[START OF Material for this exercise]
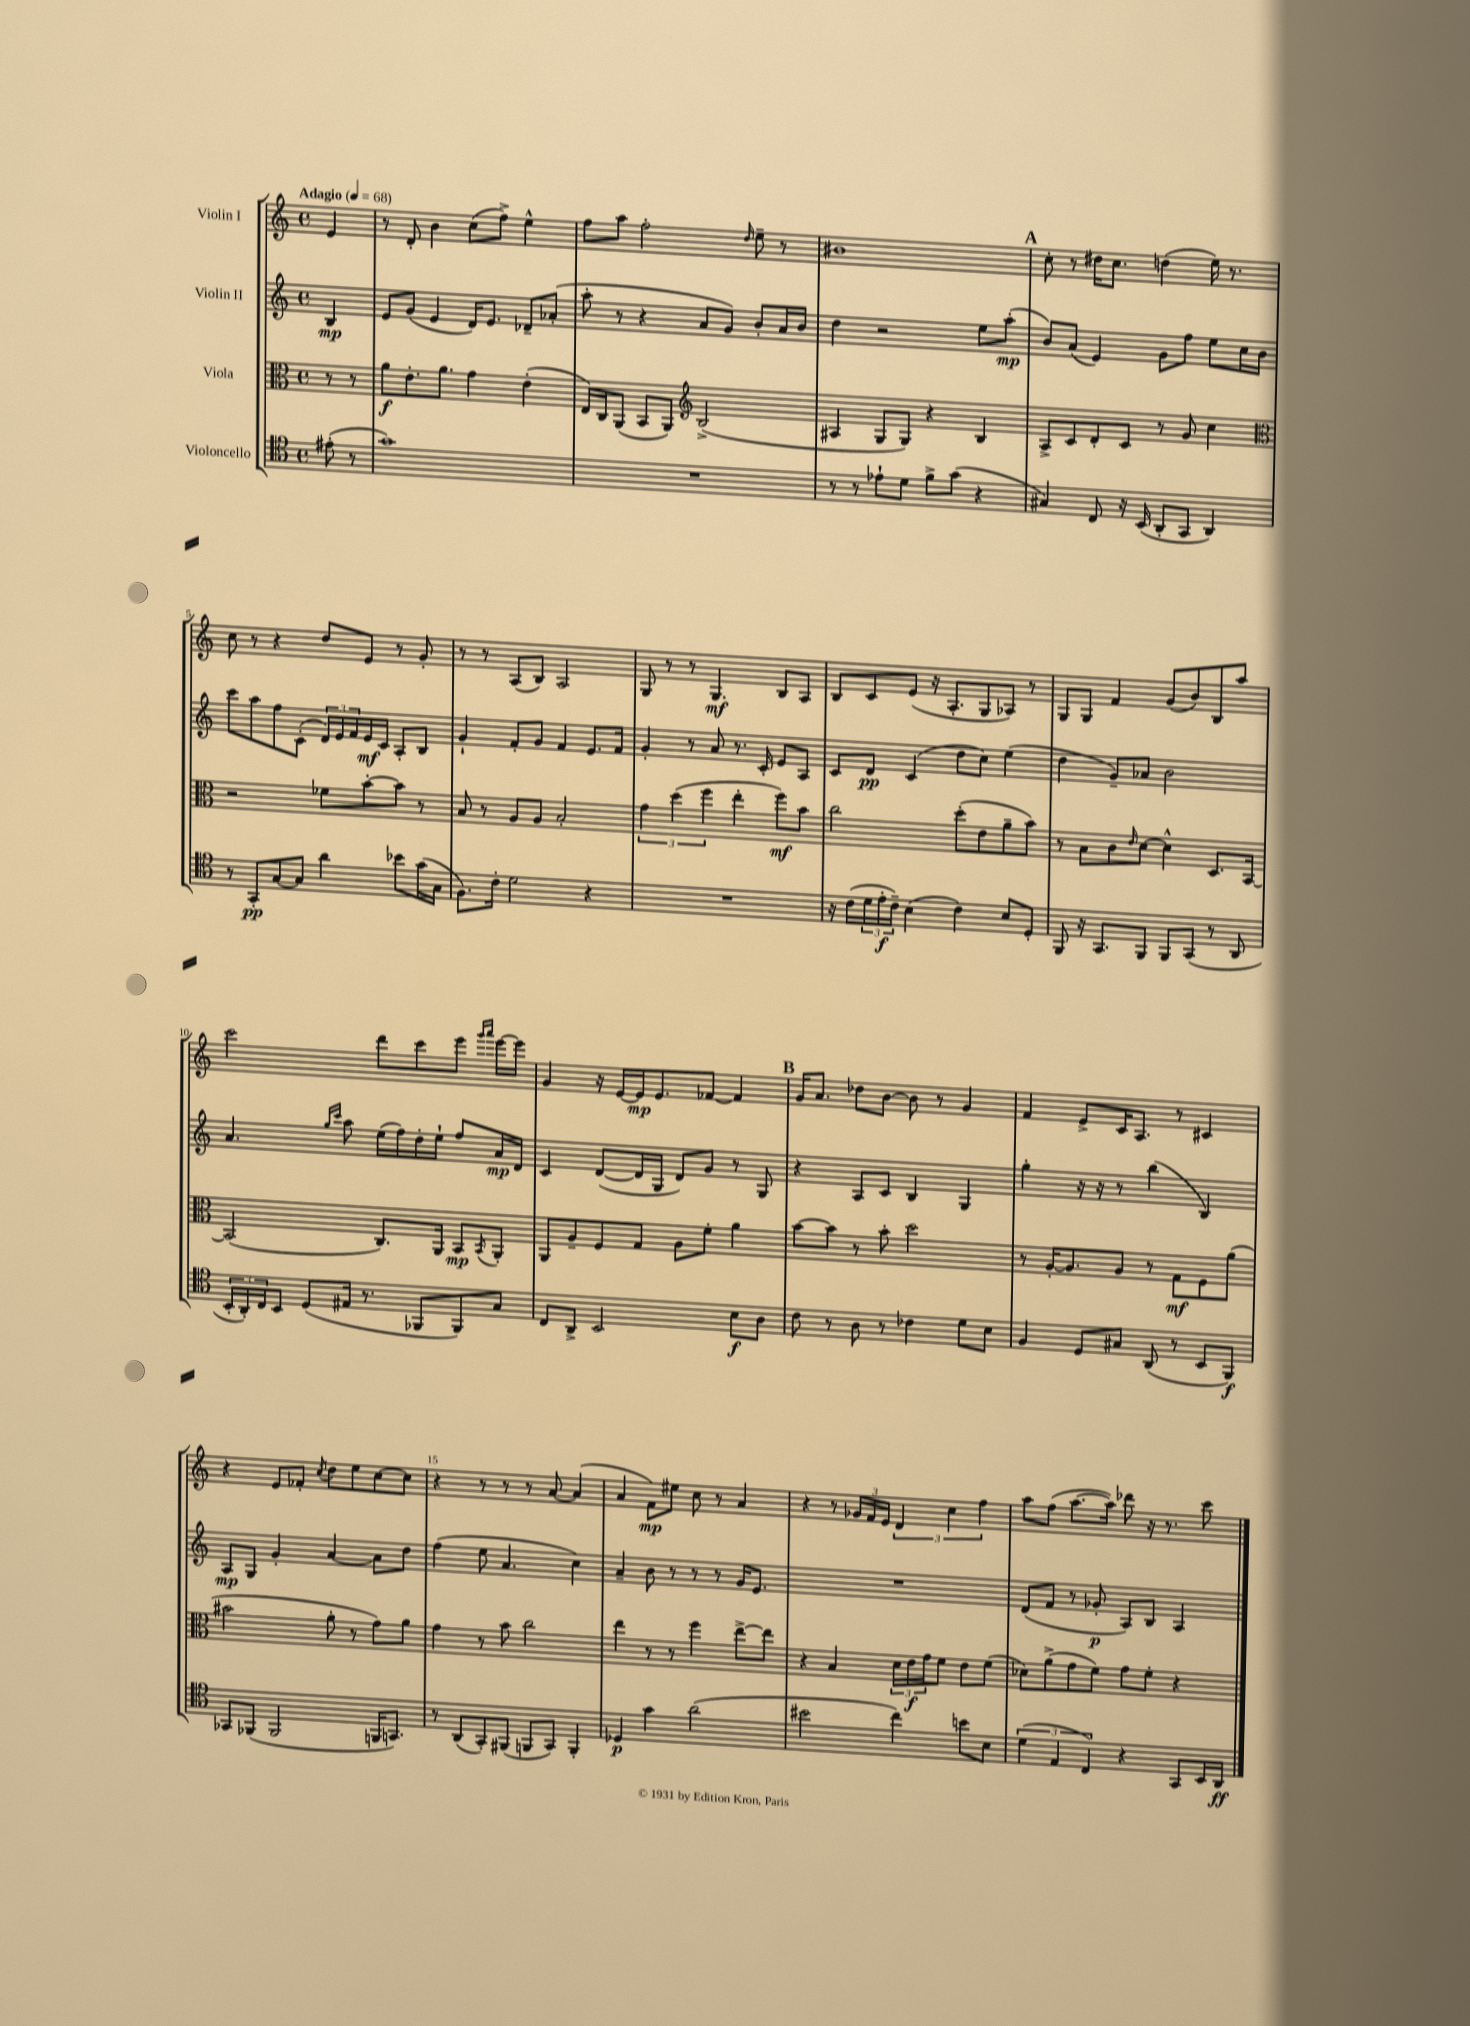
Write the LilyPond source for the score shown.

<<
\new StaffGroup <<
\new Staff = "s0" \with { instrumentName = "Violin I" } {
    \clef treble \key c \major \defaultTimeSignature \time 4/4 \partial 4 \tempo "Adagio" 4 = 68
    e'4 |
    r8 d'8-. b'4 c''8( f''8->) e''4-^ |
    f''8 a''8 f''2-. \grace { d''16 } e''8-- r8 |
    bis'1 |
    \mark \markup { \bold "A" } c''8-. r8 dis''16 c''8. d''4( e''16) r8. |
    c''8 r8 r4 d''8 e'8 r8 g'8-. |
    r8 r8 a8( b8) a2 |
    g8 r8 r8 g4.\mf b8 a8 |
    b8 c'8 e'8( r16 a8.-. g8 aes8) r8 |
    g8 g8 f'4 g'8( b'8) b8 a''8 |
    c'''2 d'''8 c'''8 e'''8 \grace { g'''16 a'''16 } e'''16~ e'''16 |
    g'4 r16 e'16~ e'16\mp e'8. fes'8~ fes'4 |
    \mark \markup { \bold "B" } g'16 a'8. des''8 b'8~ b'8 r8 g'4 |
    f'4 e'8-> c'16 a8. r8 cis'4 |
    r4 e'8 fes'8-. \acciaccatura { c''8 } d''8 e''8 c''8~ c''8 |
    r4 r8 r8 r8 a'8~ a'4( |
    a'4 f'8\mp) eis''8 c''8 r8 a'4 |
    r4 r8 \tuplet 3/2 { ges'16 f'16 e'16 } \tuplet 3/2 { d'4 c''4 f''4 } |
    a''8 f''8( a''8.~ a''16) des'''8 r16 r8. c'''8 \bar "|." |
}
\new Staff = "s1" \with { instrumentName = "Violin II" } {
    \clef treble \key c \major \defaultTimeSignature \time 4/4 \partial 4
    b4\mp |
    e'8 g'8( e'4 d'16) e'8. des'8-- aes'8-.( |
    a''8-. r8 r4 a'8 g'8) b'8-. a'16 b'16 |
    d''4 r2 e''8 a''8-.\mp( |
    \mark \markup { \bold "A" } b'8) a'8( e'4) g'8 f''8 e''8 c''16 b'16 |
    c'''8 a''8 f''8 c'8-.( \tuplet 3/2 { d'16) e'16 f'16 } e'16\mf c'16 a8-. b8 |
    g'4-! f'8-. g'8 f'4 e'8. f'16 |
    g'4-. r8 a'8 r8. c'16-. e'8 a8 |
    c'8 d'8\pp c'4( d''8 c''8) e''4( |
    d''4 g'8--) aes'8 b'2 |
    a'4. \grace { g''16 c'''16 } a''8 e''16( f''16) d''16-. e''16-! f''8 a'16\mp d'16 |
    c'4 d'8~( d'16 g16 d'8) g'8 r8 g8 |
    \mark \markup { \bold "B" } r4 a8 c'8 b4 g4 |
    g''4-. r16 r16 r8 b''4( b4) |
    a8\mp g8 g'4-. a'4~ a'8 d''8 |
    f''4( e''8 a'4. c''4) |
    a'4-- b'8 r8 r8 r8 g'16 e'8. |
    R1 |
    d'8( f'8 r8 ges'8-.\p a8) b8 a4 \bar "|." |
}
\new Staff = "s2" \with { instrumentName = "Viola" } {
    \clef alto \key c \major \defaultTimeSignature \time 4/4 \partial 4
    r8 r8 |
    a'8\f e'8.-. a'8. g'4 e'4-.( |
    e16) c16 a,8( b,8 a,8) \clef treble b2->( |
    ais4 g8 g8) r4 b4 |
    \mark \markup { \bold "A" } a8-> c'8 d'8-. c'8 r8 g'8 c''4 |
    \clef alto r2 fes'8 b'8~-. b'8 r8 |
    b8 r8 a8 a8 b2-. |
    \tuplet 3/2 { g'4 d''4( f''4 } e''4-. f''8\mf) b'8 |
    c''2 d''8-.( e'8 a'8-- b'8) |
    r8 b8 c'8 \grace { e'16 } d'8~ d'4-^ d8. b,16~ |
    b,2( c8.) a,16 b,8\mp \acciaccatura { b,8 } a,8-. |
    a,8 a8-- f8 g8 a8 f'8-. a'4 |
    \mark \markup { \bold "B" } b'8~ b'8 r8 b'8-. d''2 |
    r8 a16~-. a8. a8 r8 g8\mf f8 a'8( |
    bis'2 a'8-. r8 g'8) a'8 |
    g'4 r8 b'8 c''2 |
    e''4 r8 r8 f''4 e''8~-> e''8 |
    r4 b4 \tuplet 3/2 { d'16 e'16\f g'16 } f'8 e'8 f'8( |
    des'8) a'8->( g'8 f'8) g'8 f'8-. r4 \bar "|." |
}
\new Staff = "s3" \with { instrumentName = "Violoncello" } {
    \clef tenor \key c \major \defaultTimeSignature \time 4/4 \partial 4
    eis'8-.( r8 |
    g'1) |
    R1 |
    r8 r8 ees'8-! d'8 f'8-> g'8( r4 |
    \mark \markup { \bold "A" } gis4) c8 r16 b,16( a,8-. g,8 a,4) |
    r8 g,8-.\pp g8~ g8 a'4 bes'8 g'16( g16 |
    f8.) c'16-. d'2 r4 |
    R1 |
    r16 c'16( \tuplet 3/2 { d'16 e'16-.\f c'16--) } b4( c'4) b8 d8-. |
    f,8 r16 g,8. f,8 f,8 g,8( r8 a,8 |
    \tuplet 3/2 { b,16-. a,16-.) c16 } b,8 d8( eis16 r8. fes,8 fes,8) g8 |
    c8 a,8-> b,2 b8\f a8 |
    \mark \markup { \bold "B" } c'8 r8 a8 r8 ces'4 d'8 b8 |
    f4 d8 gis8 a,8( r8 b,8 f,8\f) |
    ges,8 fes,8( fes,2 f,16 g,8.) |
    r8 a,8( g,8-.) fis,8( f,8 g,8) f,4-. |
    des4\p g'4 a'2( |
    bis'2 c''4) b'8 b8 |
    \tuplet 3/2 { d'4( e4 c4) } r4 g,8 b,16 a,16\ff \bar "|." |
}
>>
>>
\layout { \context { \Score \override BarNumber.break-visibility = ##(#f #t #t) barNumberVisibility = #(every-nth-bar-number-visible 5) } }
[END OF Material for this exercise]
— Work to be completed —
Show each line from the items above that contains the string "major".

— Task result —
    \clef treble \key c \major \defaultTimeSignature \time 4/4 \partial 4 \tempo "Adagio" 4 = 68
    \clef treble \key c \major \defaultTimeSignature \time 4/4 \partial 4
    \clef alto \key c \major \defaultTimeSignature \time 4/4 \partial 4
    \clef tenor \key c \major \defaultTimeSignature \time 4/4 \partial 4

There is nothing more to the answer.